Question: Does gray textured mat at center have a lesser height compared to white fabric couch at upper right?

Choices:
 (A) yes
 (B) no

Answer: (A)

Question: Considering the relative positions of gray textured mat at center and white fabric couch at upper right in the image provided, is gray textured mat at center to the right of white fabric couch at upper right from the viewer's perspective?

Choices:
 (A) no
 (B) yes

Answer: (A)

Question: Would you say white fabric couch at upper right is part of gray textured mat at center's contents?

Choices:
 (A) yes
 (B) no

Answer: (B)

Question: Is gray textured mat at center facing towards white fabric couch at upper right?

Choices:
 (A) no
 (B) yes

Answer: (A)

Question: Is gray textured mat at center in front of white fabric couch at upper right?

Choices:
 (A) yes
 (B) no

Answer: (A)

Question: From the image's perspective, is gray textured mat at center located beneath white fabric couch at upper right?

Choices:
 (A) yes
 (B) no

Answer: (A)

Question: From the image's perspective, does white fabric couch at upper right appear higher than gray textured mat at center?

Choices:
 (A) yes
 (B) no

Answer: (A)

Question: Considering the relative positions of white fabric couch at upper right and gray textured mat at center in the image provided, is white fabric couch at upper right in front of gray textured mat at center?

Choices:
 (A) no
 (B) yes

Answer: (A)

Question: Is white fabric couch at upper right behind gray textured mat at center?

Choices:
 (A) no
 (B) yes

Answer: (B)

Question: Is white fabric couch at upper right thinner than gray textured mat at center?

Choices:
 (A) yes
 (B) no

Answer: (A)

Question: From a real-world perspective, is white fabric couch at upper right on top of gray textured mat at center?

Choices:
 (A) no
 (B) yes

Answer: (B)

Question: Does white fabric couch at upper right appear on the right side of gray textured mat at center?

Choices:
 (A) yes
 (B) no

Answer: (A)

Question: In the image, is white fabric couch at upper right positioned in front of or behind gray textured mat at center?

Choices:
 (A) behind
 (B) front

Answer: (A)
* * * * * * *
■ EXERCISE OBJECTIVE ■
Which lines in the material above contain the word "image"? Report each of them in full.

■ TASK SOLUTION ■
Question: Considering the relative positions of gray textured mat at center and white fabric couch at upper right in the image provided, is gray textured mat at center to the right of white fabric couch at upper right from the viewer's perspective?
Question: From the image's perspective, is gray textured mat at center located beneath white fabric couch at upper right?
Question: From the image's perspective, does white fabric couch at upper right appear higher than gray textured mat at center?
Question: Considering the relative positions of white fabric couch at upper right and gray textured mat at center in the image provided, is white fabric couch at upper right in front of gray textured mat at center?
Question: In the image, is white fabric couch at upper right positioned in front of or behind gray textured mat at center?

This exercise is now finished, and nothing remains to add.